↓↓↓
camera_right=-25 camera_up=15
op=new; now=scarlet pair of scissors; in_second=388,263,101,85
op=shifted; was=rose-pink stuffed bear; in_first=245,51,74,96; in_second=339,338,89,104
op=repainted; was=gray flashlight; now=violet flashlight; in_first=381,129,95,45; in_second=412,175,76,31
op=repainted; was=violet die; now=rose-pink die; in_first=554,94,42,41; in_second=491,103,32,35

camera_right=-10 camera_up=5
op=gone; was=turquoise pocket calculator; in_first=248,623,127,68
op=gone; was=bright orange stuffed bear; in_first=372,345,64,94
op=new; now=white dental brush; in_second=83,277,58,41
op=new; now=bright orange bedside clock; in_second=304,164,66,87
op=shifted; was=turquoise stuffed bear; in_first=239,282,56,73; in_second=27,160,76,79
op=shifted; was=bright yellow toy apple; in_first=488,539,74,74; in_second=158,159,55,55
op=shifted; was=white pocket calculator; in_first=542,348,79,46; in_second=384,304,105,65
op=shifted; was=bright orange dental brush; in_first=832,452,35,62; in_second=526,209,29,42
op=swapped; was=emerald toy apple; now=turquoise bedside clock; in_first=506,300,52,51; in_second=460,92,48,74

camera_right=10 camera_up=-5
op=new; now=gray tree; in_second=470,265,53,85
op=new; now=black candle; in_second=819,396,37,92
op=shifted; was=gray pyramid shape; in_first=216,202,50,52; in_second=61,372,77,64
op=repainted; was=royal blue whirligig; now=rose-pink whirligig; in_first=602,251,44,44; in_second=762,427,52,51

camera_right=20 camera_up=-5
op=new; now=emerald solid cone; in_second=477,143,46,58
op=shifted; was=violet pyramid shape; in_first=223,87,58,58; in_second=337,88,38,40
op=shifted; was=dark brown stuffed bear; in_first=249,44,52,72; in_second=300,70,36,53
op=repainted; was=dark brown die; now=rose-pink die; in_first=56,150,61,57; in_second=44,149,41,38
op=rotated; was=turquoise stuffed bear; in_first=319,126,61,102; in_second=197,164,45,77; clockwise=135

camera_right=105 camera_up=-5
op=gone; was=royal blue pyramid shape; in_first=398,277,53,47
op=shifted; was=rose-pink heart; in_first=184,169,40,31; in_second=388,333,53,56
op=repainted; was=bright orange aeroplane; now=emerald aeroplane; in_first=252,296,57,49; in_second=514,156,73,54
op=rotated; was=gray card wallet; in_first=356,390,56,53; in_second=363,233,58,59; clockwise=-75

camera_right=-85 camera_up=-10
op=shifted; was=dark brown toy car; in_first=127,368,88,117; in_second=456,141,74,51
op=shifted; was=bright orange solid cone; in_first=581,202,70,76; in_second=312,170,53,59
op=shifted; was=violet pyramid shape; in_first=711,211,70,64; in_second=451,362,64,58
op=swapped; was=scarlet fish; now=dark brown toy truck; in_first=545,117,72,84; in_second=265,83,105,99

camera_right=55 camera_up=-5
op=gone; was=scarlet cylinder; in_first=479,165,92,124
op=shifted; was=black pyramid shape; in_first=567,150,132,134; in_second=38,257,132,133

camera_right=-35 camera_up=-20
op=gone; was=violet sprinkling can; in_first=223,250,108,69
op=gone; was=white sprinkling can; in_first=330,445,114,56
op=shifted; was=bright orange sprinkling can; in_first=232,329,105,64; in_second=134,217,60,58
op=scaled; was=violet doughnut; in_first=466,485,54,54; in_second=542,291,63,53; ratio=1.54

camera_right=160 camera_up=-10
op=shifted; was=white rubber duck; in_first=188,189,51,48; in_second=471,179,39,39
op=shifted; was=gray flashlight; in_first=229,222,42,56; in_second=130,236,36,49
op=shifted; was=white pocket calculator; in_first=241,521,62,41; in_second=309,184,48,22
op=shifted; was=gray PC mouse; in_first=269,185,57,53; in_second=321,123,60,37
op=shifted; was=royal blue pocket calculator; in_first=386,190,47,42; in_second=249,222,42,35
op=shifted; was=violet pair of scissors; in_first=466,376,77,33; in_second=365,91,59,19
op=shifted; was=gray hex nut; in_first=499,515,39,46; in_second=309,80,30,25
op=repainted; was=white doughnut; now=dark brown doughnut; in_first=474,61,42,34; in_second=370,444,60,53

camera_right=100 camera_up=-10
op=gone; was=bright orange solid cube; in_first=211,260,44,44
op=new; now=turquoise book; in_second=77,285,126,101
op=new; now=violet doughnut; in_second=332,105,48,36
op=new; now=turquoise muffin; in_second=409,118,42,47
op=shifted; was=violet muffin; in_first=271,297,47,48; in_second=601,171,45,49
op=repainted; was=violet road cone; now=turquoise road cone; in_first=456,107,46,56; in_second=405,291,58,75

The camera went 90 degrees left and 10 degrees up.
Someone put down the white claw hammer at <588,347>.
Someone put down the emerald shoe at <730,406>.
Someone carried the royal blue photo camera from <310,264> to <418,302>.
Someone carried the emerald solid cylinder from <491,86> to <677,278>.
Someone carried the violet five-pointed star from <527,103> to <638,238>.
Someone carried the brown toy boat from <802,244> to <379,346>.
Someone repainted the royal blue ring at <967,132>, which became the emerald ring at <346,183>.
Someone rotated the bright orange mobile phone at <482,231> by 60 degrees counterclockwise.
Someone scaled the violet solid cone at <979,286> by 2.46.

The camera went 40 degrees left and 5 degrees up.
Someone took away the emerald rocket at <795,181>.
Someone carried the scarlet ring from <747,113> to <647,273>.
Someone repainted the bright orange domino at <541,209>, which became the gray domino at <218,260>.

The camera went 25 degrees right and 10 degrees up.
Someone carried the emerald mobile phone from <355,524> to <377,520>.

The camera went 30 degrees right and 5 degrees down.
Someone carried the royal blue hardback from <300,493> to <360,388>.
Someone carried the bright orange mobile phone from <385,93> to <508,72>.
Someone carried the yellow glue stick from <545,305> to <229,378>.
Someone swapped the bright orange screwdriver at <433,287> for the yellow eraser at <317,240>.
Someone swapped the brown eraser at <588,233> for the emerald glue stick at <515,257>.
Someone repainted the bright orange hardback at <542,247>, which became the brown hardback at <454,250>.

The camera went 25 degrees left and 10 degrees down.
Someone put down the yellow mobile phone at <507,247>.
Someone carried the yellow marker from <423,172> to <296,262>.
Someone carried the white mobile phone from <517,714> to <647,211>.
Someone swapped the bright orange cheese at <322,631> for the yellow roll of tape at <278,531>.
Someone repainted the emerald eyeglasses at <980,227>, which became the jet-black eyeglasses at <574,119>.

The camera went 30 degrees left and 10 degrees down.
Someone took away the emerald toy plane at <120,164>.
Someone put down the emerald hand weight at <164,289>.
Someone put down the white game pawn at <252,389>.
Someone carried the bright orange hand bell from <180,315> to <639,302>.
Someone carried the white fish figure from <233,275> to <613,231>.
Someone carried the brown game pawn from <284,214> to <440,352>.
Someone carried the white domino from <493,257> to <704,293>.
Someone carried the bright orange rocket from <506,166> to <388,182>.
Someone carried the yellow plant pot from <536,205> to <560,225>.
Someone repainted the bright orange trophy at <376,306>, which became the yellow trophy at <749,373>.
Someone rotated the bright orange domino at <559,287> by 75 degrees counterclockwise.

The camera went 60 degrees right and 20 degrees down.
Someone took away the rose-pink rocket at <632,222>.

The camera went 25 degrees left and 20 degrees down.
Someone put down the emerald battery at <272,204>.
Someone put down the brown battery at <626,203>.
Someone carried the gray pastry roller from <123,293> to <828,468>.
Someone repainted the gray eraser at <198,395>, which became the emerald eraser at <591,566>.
↑↑↑
§ WHAT NEEDS TO BE DONE:
Quote the listing in full, please, keeping every line exact.

§ EXERCISE OUTPUT:
camera_right=-25 camera_up=15
op=new; now=scarlet pair of scissors; in_second=388,263,101,85
op=shifted; was=rose-pink stuffed bear; in_first=245,51,74,96; in_second=339,338,89,104
op=repainted; was=gray flashlight; now=violet flashlight; in_first=381,129,95,45; in_second=412,175,76,31
op=repainted; was=violet die; now=rose-pink die; in_first=554,94,42,41; in_second=491,103,32,35

camera_right=-10 camera_up=5
op=gone; was=turquoise pocket calculator; in_first=248,623,127,68
op=gone; was=bright orange stuffed bear; in_first=372,345,64,94
op=new; now=white dental brush; in_second=83,277,58,41
op=new; now=bright orange bedside clock; in_second=304,164,66,87
op=shifted; was=turquoise stuffed bear; in_first=239,282,56,73; in_second=27,160,76,79
op=shifted; was=bright yellow toy apple; in_first=488,539,74,74; in_second=158,159,55,55
op=shifted; was=white pocket calculator; in_first=542,348,79,46; in_second=384,304,105,65
op=shifted; was=bright orange dental brush; in_first=832,452,35,62; in_second=526,209,29,42
op=swapped; was=emerald toy apple; now=turquoise bedside clock; in_first=506,300,52,51; in_second=460,92,48,74

camera_right=10 camera_up=-5
op=new; now=gray tree; in_second=470,265,53,85
op=new; now=black candle; in_second=819,396,37,92
op=shifted; was=gray pyramid shape; in_first=216,202,50,52; in_second=61,372,77,64
op=repainted; was=royal blue whirligig; now=rose-pink whirligig; in_first=602,251,44,44; in_second=762,427,52,51

camera_right=20 camera_up=-5
op=new; now=emerald solid cone; in_second=477,143,46,58
op=shifted; was=violet pyramid shape; in_first=223,87,58,58; in_second=337,88,38,40
op=shifted; was=dark brown stuffed bear; in_first=249,44,52,72; in_second=300,70,36,53
op=repainted; was=dark brown die; now=rose-pink die; in_first=56,150,61,57; in_second=44,149,41,38
op=rotated; was=turquoise stuffed bear; in_first=319,126,61,102; in_second=197,164,45,77; clockwise=135

camera_right=105 camera_up=-5
op=gone; was=royal blue pyramid shape; in_first=398,277,53,47
op=shifted; was=rose-pink heart; in_first=184,169,40,31; in_second=388,333,53,56
op=repainted; was=bright orange aeroplane; now=emerald aeroplane; in_first=252,296,57,49; in_second=514,156,73,54
op=rotated; was=gray card wallet; in_first=356,390,56,53; in_second=363,233,58,59; clockwise=-75

camera_right=-85 camera_up=-10
op=shifted; was=dark brown toy car; in_first=127,368,88,117; in_second=456,141,74,51
op=shifted; was=bright orange solid cone; in_first=581,202,70,76; in_second=312,170,53,59
op=shifted; was=violet pyramid shape; in_first=711,211,70,64; in_second=451,362,64,58
op=swapped; was=scarlet fish; now=dark brown toy truck; in_first=545,117,72,84; in_second=265,83,105,99

camera_right=55 camera_up=-5
op=gone; was=scarlet cylinder; in_first=479,165,92,124
op=shifted; was=black pyramid shape; in_first=567,150,132,134; in_second=38,257,132,133

camera_right=-35 camera_up=-20
op=gone; was=violet sprinkling can; in_first=223,250,108,69
op=gone; was=white sprinkling can; in_first=330,445,114,56
op=shifted; was=bright orange sprinkling can; in_first=232,329,105,64; in_second=134,217,60,58
op=scaled; was=violet doughnut; in_first=466,485,54,54; in_second=542,291,63,53; ratio=1.54

camera_right=160 camera_up=-10
op=shifted; was=white rubber duck; in_first=188,189,51,48; in_second=471,179,39,39
op=shifted; was=gray flashlight; in_first=229,222,42,56; in_second=130,236,36,49
op=shifted; was=white pocket calculator; in_first=241,521,62,41; in_second=309,184,48,22
op=shifted; was=gray PC mouse; in_first=269,185,57,53; in_second=321,123,60,37
op=shifted; was=royal blue pocket calculator; in_first=386,190,47,42; in_second=249,222,42,35
op=shifted; was=violet pair of scissors; in_first=466,376,77,33; in_second=365,91,59,19
op=shifted; was=gray hex nut; in_first=499,515,39,46; in_second=309,80,30,25
op=repainted; was=white doughnut; now=dark brown doughnut; in_first=474,61,42,34; in_second=370,444,60,53

camera_right=100 camera_up=-10
op=gone; was=bright orange solid cube; in_first=211,260,44,44
op=new; now=turquoise book; in_second=77,285,126,101
op=new; now=violet doughnut; in_second=332,105,48,36
op=new; now=turquoise muffin; in_second=409,118,42,47
op=shifted; was=violet muffin; in_first=271,297,47,48; in_second=601,171,45,49
op=repainted; was=violet road cone; now=turquoise road cone; in_first=456,107,46,56; in_second=405,291,58,75

The camera went 90 degrees left and 10 degrees up.
Someone put down the white claw hammer at <588,347>.
Someone put down the emerald shoe at <730,406>.
Someone carried the royal blue photo camera from <310,264> to <418,302>.
Someone carried the emerald solid cylinder from <491,86> to <677,278>.
Someone carried the violet five-pointed star from <527,103> to <638,238>.
Someone carried the brown toy boat from <802,244> to <379,346>.
Someone repainted the royal blue ring at <967,132>, which became the emerald ring at <346,183>.
Someone rotated the bright orange mobile phone at <482,231> by 60 degrees counterclockwise.
Someone scaled the violet solid cone at <979,286> by 2.46.

The camera went 40 degrees left and 5 degrees up.
Someone took away the emerald rocket at <795,181>.
Someone carried the scarlet ring from <747,113> to <647,273>.
Someone repainted the bright orange domino at <541,209>, which became the gray domino at <218,260>.

The camera went 25 degrees right and 10 degrees up.
Someone carried the emerald mobile phone from <355,524> to <377,520>.

The camera went 30 degrees right and 5 degrees down.
Someone carried the royal blue hardback from <300,493> to <360,388>.
Someone carried the bright orange mobile phone from <385,93> to <508,72>.
Someone carried the yellow glue stick from <545,305> to <229,378>.
Someone swapped the bright orange screwdriver at <433,287> for the yellow eraser at <317,240>.
Someone swapped the brown eraser at <588,233> for the emerald glue stick at <515,257>.
Someone repainted the bright orange hardback at <542,247>, which became the brown hardback at <454,250>.

The camera went 25 degrees left and 10 degrees down.
Someone put down the yellow mobile phone at <507,247>.
Someone carried the yellow marker from <423,172> to <296,262>.
Someone carried the white mobile phone from <517,714> to <647,211>.
Someone swapped the bright orange cheese at <322,631> for the yellow roll of tape at <278,531>.
Someone repainted the emerald eyeglasses at <980,227>, which became the jet-black eyeglasses at <574,119>.

The camera went 30 degrees left and 10 degrees down.
Someone took away the emerald toy plane at <120,164>.
Someone put down the emerald hand weight at <164,289>.
Someone put down the white game pawn at <252,389>.
Someone carried the bright orange hand bell from <180,315> to <639,302>.
Someone carried the white fish figure from <233,275> to <613,231>.
Someone carried the brown game pawn from <284,214> to <440,352>.
Someone carried the white domino from <493,257> to <704,293>.
Someone carried the bright orange rocket from <506,166> to <388,182>.
Someone carried the yellow plant pot from <536,205> to <560,225>.
Someone repainted the bright orange trophy at <376,306>, which became the yellow trophy at <749,373>.
Someone rotated the bright orange domino at <559,287> by 75 degrees counterclockwise.

The camera went 60 degrees right and 20 degrees down.
Someone took away the rose-pink rocket at <632,222>.

The camera went 25 degrees left and 20 degrees down.
Someone put down the emerald battery at <272,204>.
Someone put down the brown battery at <626,203>.
Someone carried the gray pastry roller from <123,293> to <828,468>.
Someone repainted the gray eraser at <198,395>, which became the emerald eraser at <591,566>.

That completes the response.